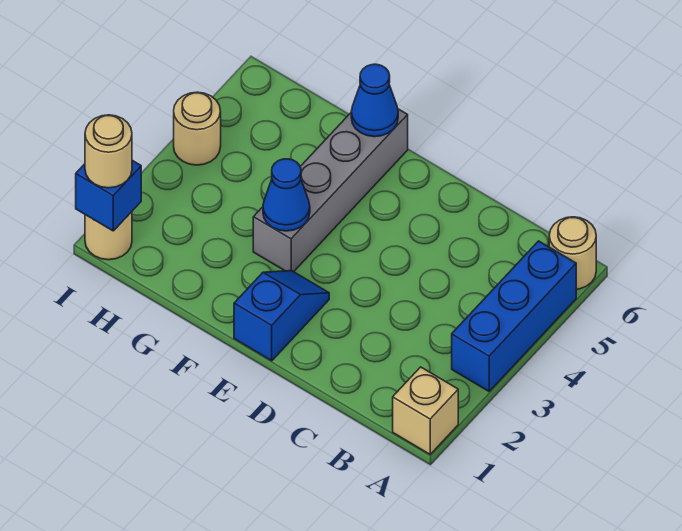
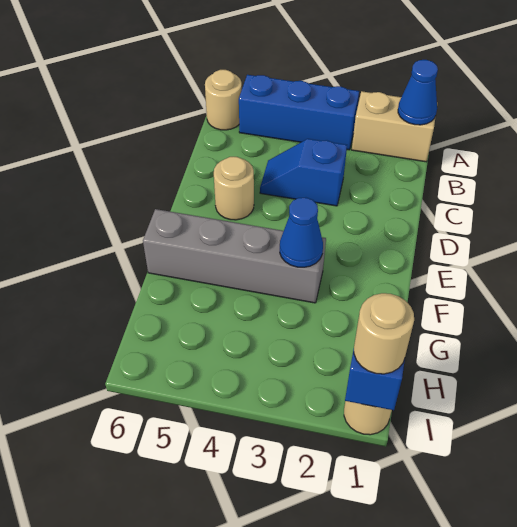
tan brick A1 level 1 -> tan brick A1:A2 level 1
blue slope E1:E2 level 1 top 1 -> blue slope C3:C4 level 1 top 3
blue cone F6 level 2 -> blue cone A1 level 2
tan round brick I4 level 1 -> tan round brick D5 level 1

----

Reproduce every line above containing "brick".

*SOLUTION FOR THIS EXERCISE*.
tan brick A1 level 1 -> tan brick A1:A2 level 1
tan round brick I4 level 1 -> tan round brick D5 level 1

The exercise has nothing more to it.